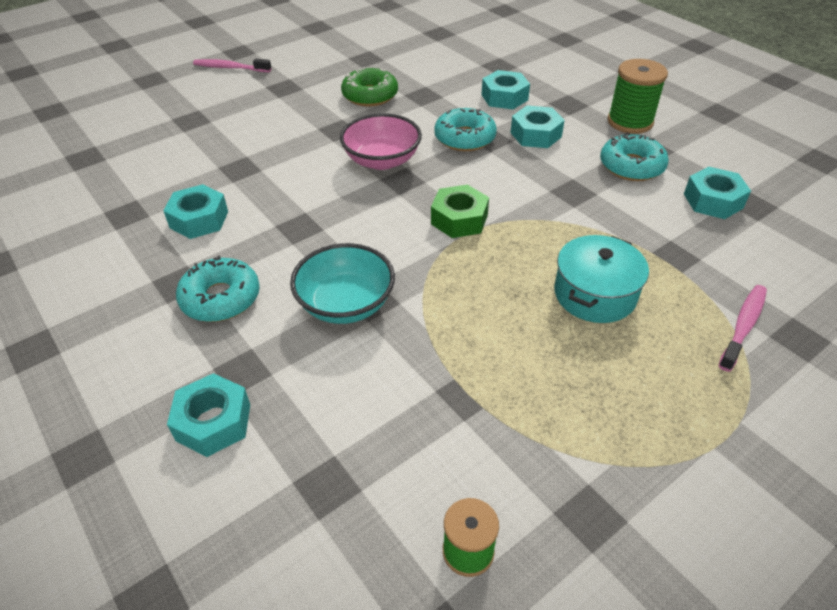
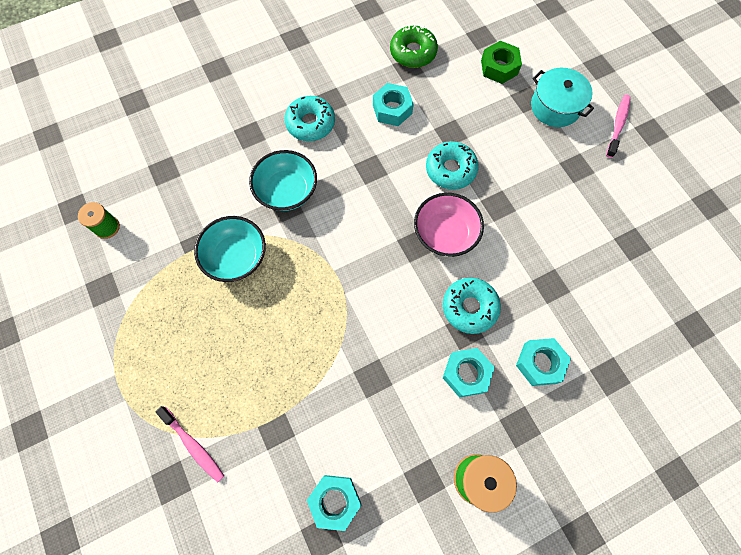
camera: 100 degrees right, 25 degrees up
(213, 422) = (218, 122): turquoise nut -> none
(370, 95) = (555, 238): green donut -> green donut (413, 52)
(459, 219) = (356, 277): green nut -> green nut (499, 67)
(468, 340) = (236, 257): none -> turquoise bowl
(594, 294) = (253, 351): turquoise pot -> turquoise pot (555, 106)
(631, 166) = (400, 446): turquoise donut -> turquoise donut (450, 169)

--

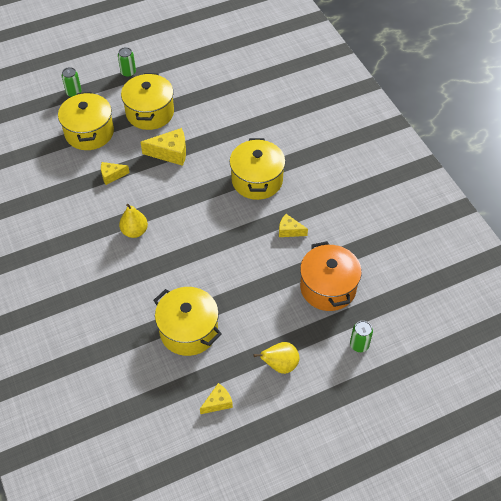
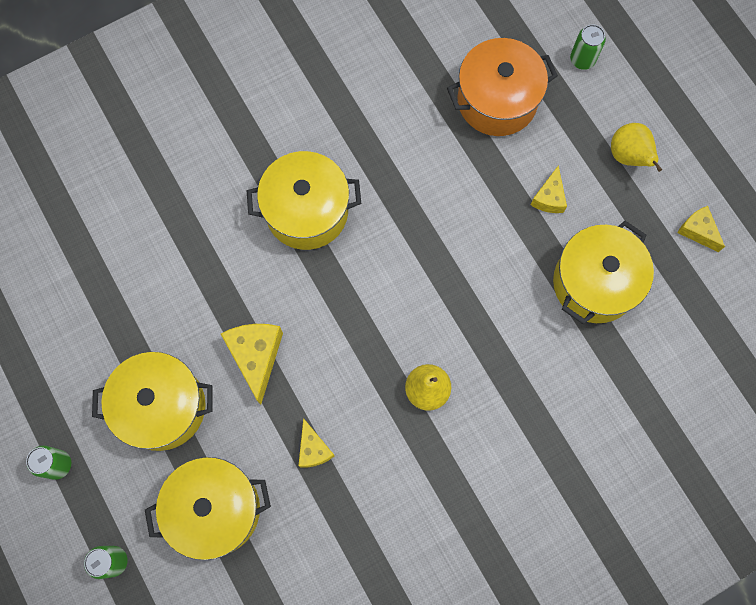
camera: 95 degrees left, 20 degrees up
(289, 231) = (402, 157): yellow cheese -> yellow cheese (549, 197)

==

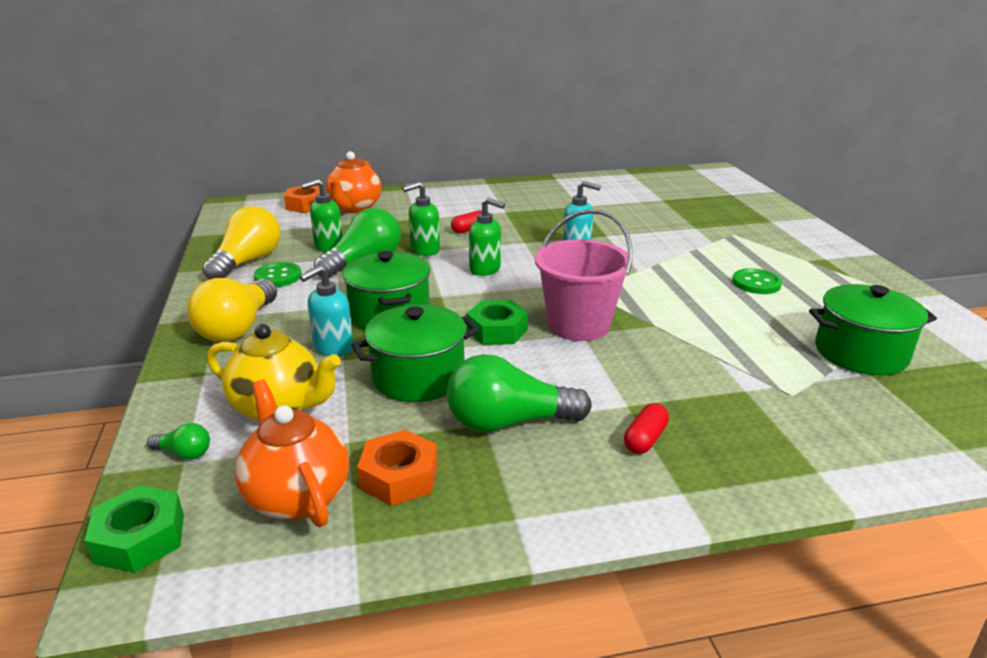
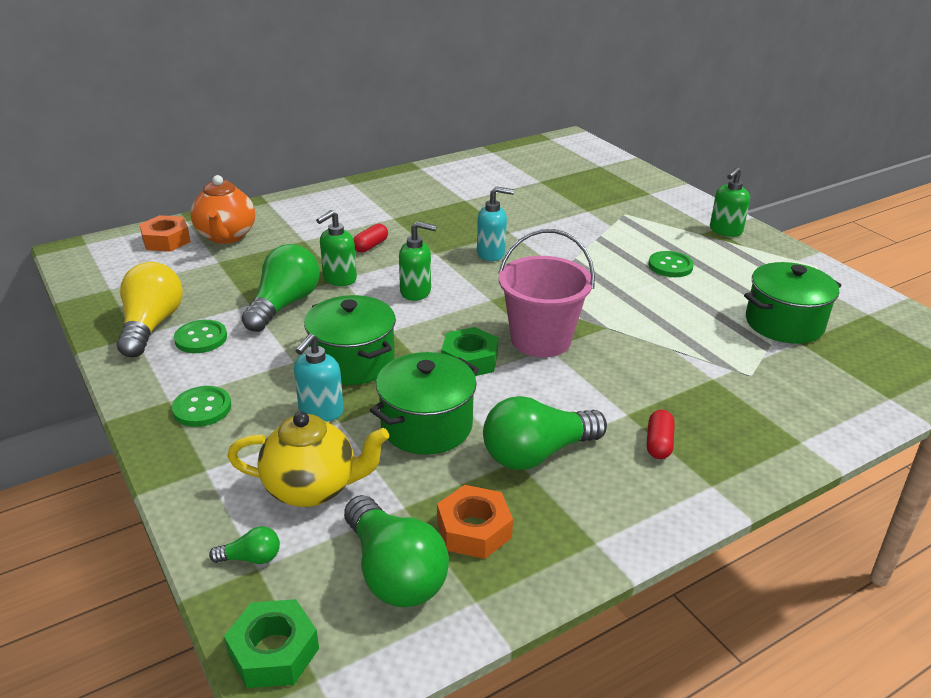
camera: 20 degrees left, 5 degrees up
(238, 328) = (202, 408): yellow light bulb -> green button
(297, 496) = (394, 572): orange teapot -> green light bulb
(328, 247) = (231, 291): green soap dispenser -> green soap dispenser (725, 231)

WHAT YOU ARE ASKED TO DO: In the listing above, find the line holding "camera: 95 degrees left, 20 degrees up" and the line holding "(289, 231) = (402, 157): yellow", then output those two lines and every line between them exactly.

RESPONSE TO THE EXERCISE:
camera: 95 degrees left, 20 degrees up
(289, 231) = (402, 157): yellow cheese -> yellow cheese (549, 197)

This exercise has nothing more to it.